• ABOUT THIS TASK: What you return should be the lines of the data containing "BUSY", each in full.

Collected data:

◇ ◇ ◇ ◇ ◇

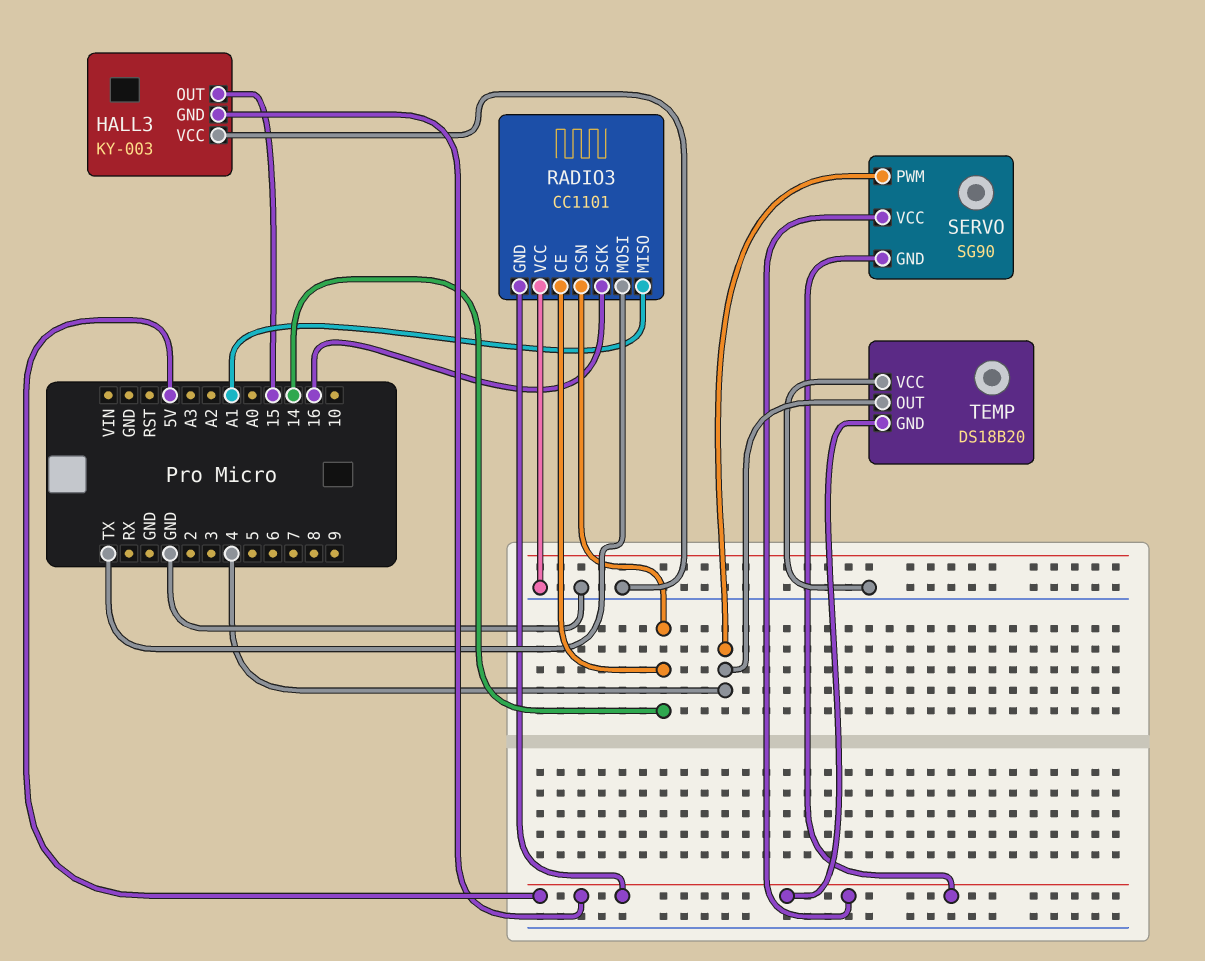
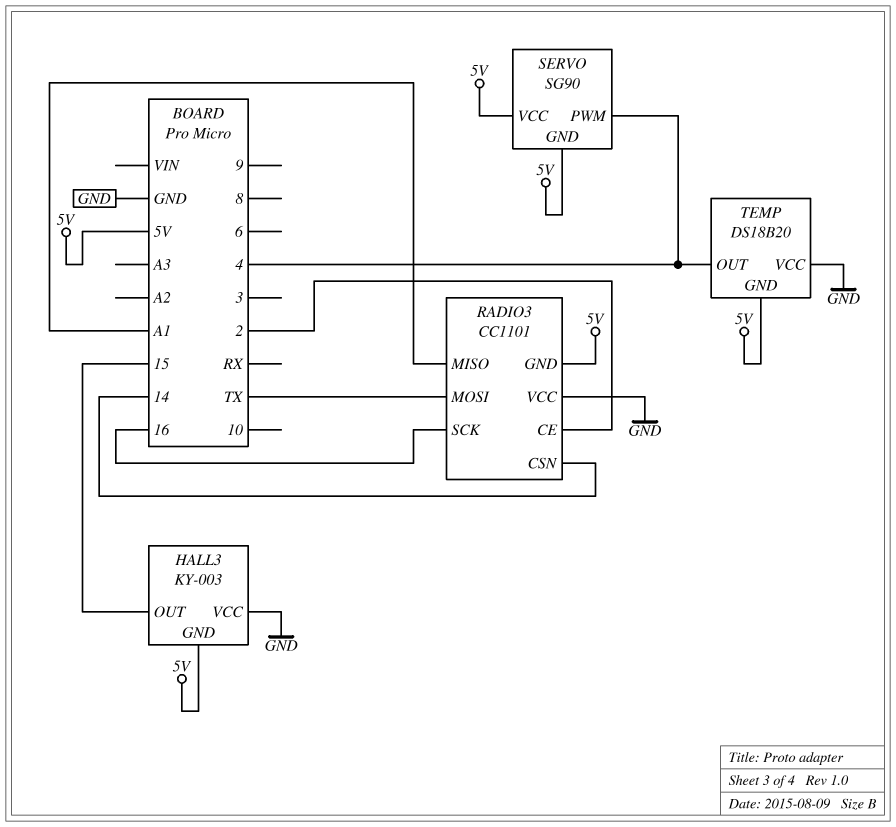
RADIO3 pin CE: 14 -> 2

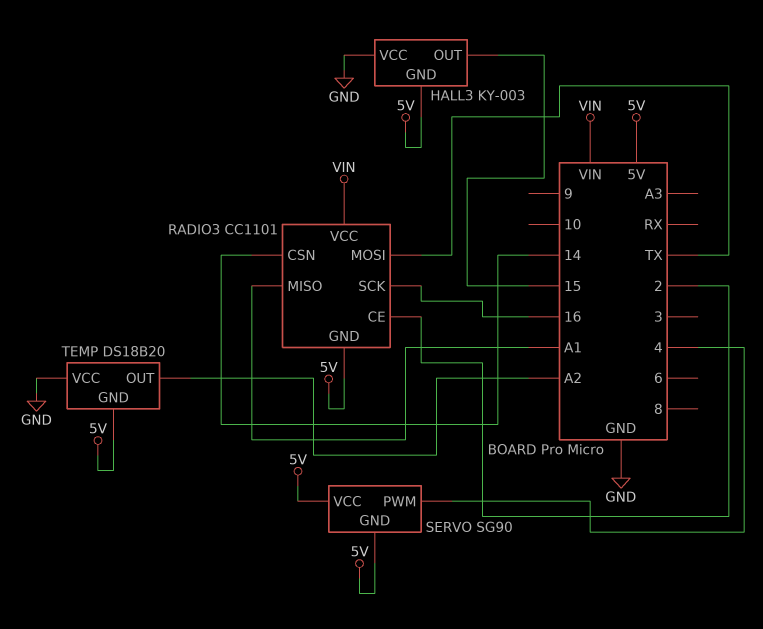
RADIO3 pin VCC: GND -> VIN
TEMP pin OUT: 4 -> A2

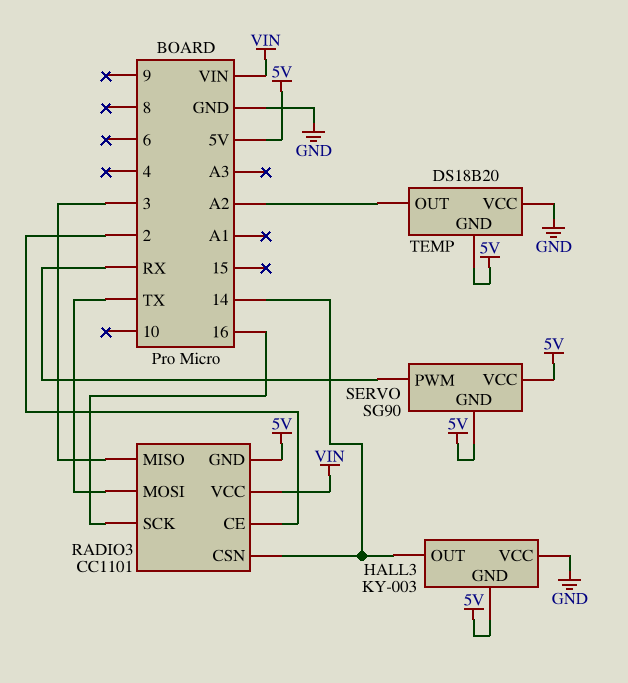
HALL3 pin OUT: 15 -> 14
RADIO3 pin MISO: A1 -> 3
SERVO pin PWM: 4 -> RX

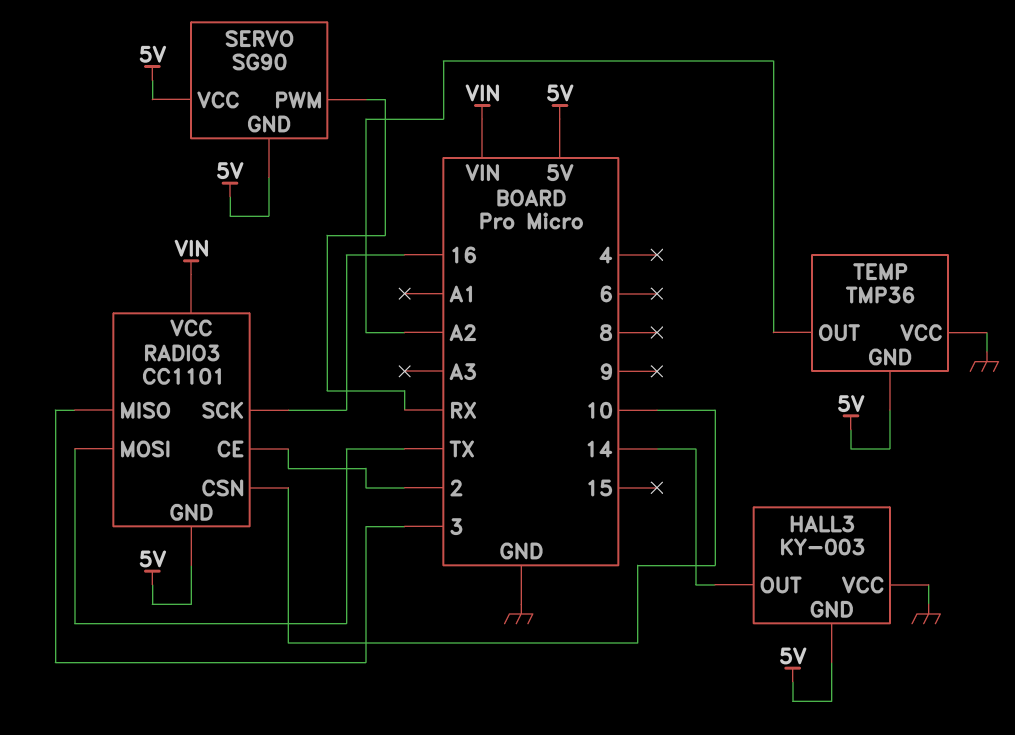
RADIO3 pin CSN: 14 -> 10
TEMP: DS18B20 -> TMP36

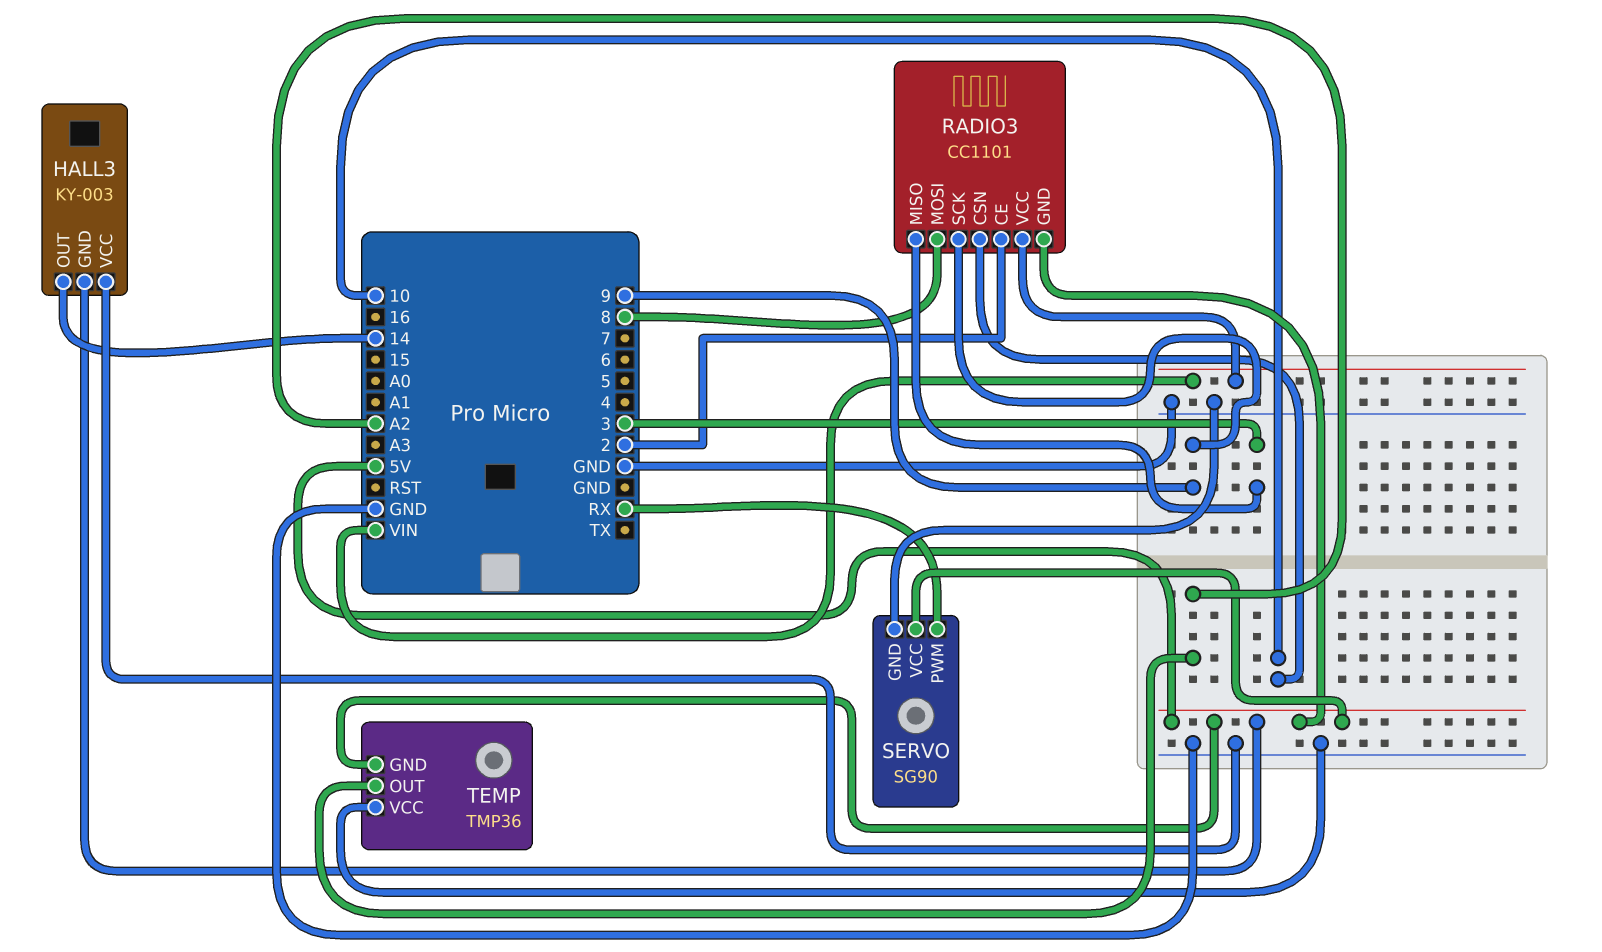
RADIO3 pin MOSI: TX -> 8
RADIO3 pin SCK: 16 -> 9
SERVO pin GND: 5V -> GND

◇ ◇ ◇ ◇ ◇

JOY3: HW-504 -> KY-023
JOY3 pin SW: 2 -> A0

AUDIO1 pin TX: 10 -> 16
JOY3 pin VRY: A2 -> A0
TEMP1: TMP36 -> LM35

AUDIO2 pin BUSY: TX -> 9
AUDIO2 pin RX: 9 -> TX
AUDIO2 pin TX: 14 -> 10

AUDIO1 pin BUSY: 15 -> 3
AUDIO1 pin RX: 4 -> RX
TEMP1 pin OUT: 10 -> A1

◇ ◇ ◇ ◇ ◇

• SOLVED EXERCISE:
AUDIO2 pin BUSY: TX -> 9
AUDIO1 pin BUSY: 15 -> 3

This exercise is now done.